_Excerpted data:_

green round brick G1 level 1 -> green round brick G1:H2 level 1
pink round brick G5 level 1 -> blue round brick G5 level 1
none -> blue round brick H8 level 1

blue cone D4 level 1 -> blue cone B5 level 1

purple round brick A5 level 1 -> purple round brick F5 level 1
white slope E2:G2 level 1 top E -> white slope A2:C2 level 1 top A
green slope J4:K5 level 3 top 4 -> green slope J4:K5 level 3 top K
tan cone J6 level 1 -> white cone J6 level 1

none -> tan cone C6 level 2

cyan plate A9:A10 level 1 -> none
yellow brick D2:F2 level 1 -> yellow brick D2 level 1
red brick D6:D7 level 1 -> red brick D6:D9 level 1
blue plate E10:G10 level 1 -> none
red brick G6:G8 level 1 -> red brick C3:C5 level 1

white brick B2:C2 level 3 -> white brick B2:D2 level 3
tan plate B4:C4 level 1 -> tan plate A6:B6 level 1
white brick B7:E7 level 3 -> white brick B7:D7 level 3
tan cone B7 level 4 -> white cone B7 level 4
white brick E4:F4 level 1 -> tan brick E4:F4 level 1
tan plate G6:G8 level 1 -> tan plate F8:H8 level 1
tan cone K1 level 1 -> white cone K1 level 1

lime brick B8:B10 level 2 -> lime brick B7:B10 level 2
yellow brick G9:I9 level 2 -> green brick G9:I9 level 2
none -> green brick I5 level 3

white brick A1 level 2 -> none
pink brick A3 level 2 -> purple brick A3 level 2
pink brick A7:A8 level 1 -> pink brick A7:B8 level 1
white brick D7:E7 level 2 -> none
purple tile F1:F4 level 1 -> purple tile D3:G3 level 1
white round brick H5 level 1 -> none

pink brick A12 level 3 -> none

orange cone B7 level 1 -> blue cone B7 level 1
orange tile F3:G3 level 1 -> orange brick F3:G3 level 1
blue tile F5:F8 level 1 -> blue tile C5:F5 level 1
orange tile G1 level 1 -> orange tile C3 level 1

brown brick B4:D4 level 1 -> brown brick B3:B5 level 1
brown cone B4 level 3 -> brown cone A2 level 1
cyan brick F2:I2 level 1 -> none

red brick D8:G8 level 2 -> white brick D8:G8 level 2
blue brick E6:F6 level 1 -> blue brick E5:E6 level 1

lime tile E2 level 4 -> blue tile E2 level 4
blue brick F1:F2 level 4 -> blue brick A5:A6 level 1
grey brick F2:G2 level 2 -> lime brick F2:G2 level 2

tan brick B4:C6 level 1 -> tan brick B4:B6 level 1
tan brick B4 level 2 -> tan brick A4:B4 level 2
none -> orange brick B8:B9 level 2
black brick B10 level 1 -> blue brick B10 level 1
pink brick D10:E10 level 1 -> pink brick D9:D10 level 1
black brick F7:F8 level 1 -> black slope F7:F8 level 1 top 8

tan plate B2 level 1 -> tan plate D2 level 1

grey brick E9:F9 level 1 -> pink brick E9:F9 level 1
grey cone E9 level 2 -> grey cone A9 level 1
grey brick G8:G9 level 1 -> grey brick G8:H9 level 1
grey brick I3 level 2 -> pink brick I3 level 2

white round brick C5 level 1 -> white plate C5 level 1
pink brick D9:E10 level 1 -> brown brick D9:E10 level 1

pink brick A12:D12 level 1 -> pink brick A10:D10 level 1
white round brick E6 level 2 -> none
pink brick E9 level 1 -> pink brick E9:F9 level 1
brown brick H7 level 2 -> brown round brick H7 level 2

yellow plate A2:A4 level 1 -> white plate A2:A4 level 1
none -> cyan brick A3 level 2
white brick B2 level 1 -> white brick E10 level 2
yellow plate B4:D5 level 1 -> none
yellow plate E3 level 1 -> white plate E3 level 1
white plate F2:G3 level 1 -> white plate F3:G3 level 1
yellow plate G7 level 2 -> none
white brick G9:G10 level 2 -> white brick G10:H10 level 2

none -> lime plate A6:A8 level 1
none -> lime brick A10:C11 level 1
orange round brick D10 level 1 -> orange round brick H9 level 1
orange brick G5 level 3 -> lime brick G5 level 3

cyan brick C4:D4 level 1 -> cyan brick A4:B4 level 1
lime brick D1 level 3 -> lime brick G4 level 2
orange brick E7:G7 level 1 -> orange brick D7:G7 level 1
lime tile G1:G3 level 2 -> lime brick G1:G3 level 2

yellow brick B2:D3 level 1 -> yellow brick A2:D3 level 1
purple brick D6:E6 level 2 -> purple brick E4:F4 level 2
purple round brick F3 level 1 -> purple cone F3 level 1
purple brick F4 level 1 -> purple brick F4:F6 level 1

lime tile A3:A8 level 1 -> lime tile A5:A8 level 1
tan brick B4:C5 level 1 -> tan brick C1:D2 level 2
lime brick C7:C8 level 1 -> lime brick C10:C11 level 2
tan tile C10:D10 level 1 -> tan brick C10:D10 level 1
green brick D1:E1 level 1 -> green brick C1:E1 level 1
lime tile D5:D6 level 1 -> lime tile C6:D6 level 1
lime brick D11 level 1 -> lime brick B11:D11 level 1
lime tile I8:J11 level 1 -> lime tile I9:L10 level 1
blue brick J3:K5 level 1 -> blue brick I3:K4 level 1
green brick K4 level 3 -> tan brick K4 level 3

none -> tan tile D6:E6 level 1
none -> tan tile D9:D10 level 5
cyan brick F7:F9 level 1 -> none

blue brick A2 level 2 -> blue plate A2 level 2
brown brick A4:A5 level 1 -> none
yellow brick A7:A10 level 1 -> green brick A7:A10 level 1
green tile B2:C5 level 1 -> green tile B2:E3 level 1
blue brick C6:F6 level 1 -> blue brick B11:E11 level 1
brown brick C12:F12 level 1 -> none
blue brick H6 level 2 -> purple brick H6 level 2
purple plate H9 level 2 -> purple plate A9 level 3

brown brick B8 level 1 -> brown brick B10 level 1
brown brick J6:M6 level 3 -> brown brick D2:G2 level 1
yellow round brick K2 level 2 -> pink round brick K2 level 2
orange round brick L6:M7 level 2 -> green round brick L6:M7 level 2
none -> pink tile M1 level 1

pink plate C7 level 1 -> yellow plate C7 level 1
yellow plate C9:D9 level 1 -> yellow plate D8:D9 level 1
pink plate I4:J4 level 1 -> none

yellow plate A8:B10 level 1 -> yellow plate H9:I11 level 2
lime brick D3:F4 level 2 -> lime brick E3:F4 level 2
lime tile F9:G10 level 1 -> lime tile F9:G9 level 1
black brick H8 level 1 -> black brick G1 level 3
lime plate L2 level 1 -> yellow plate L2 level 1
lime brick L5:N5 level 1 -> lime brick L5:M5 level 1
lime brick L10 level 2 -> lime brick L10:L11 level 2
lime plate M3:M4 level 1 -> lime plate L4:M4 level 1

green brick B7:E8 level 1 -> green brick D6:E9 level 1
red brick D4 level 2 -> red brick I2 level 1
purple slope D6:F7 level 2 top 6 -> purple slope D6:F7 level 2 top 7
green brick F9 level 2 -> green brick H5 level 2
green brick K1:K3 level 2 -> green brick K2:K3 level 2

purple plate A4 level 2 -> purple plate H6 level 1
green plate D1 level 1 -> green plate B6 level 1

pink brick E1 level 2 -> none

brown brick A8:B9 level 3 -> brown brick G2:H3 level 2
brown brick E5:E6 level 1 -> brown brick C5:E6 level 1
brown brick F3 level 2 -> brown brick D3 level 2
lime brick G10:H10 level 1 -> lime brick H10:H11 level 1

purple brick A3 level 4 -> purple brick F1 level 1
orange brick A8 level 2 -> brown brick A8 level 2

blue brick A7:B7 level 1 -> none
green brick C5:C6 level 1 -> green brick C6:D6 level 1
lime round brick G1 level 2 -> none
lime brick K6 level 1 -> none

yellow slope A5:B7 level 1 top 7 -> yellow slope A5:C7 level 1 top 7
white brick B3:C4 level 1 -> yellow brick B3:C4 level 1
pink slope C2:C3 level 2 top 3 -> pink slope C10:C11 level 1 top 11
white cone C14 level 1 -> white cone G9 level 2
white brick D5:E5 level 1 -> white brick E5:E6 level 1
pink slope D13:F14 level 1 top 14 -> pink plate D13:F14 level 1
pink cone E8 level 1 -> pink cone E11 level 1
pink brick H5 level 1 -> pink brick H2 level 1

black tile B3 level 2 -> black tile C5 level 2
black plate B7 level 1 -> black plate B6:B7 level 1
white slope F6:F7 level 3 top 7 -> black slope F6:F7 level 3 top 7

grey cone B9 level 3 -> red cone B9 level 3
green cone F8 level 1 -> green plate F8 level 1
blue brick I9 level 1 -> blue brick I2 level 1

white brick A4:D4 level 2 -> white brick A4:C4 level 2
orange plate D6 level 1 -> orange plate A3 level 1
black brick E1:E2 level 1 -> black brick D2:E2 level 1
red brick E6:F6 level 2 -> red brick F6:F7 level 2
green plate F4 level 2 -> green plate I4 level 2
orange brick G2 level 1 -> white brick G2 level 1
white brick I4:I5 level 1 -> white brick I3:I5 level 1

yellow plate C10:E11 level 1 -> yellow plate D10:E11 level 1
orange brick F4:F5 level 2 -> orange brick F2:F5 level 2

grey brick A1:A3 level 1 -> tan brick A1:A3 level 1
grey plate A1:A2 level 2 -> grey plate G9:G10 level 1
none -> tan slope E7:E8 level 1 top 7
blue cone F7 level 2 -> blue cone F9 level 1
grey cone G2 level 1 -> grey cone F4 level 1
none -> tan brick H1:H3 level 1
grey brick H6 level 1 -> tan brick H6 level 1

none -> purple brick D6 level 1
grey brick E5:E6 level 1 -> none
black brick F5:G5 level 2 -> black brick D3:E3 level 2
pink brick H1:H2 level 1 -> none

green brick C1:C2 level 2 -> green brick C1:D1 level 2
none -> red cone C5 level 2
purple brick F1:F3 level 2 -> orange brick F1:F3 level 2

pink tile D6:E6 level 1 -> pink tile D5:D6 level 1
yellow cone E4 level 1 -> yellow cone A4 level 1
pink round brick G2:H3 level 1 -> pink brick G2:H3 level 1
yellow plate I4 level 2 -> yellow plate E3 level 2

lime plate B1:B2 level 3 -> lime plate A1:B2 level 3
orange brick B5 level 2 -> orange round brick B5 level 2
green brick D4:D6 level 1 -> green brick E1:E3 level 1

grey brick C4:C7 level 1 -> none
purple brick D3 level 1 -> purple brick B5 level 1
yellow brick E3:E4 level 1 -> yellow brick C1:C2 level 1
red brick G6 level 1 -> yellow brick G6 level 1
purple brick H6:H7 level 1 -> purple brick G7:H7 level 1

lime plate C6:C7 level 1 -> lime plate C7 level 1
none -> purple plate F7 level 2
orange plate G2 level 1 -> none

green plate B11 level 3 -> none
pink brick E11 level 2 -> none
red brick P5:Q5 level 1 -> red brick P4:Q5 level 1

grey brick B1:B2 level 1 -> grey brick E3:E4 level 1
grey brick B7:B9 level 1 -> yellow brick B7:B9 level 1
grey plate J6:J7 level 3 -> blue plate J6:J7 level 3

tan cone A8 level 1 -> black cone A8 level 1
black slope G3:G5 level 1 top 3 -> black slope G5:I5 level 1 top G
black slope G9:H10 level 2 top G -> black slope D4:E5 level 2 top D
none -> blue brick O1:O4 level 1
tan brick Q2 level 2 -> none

_Goal of the exercise:_
Within the data above, the span starting at the line containing "white brick E4:F4" and ending at the line containing "orange tile G1" is to be retyped exactly, with no other lines.

_Exercise answer:_
white brick E4:F4 level 1 -> tan brick E4:F4 level 1
tan plate G6:G8 level 1 -> tan plate F8:H8 level 1
tan cone K1 level 1 -> white cone K1 level 1

lime brick B8:B10 level 2 -> lime brick B7:B10 level 2
yellow brick G9:I9 level 2 -> green brick G9:I9 level 2
none -> green brick I5 level 3

white brick A1 level 2 -> none
pink brick A3 level 2 -> purple brick A3 level 2
pink brick A7:A8 level 1 -> pink brick A7:B8 level 1
white brick D7:E7 level 2 -> none
purple tile F1:F4 level 1 -> purple tile D3:G3 level 1
white round brick H5 level 1 -> none

pink brick A12 level 3 -> none

orange cone B7 level 1 -> blue cone B7 level 1
orange tile F3:G3 level 1 -> orange brick F3:G3 level 1
blue tile F5:F8 level 1 -> blue tile C5:F5 level 1
orange tile G1 level 1 -> orange tile C3 level 1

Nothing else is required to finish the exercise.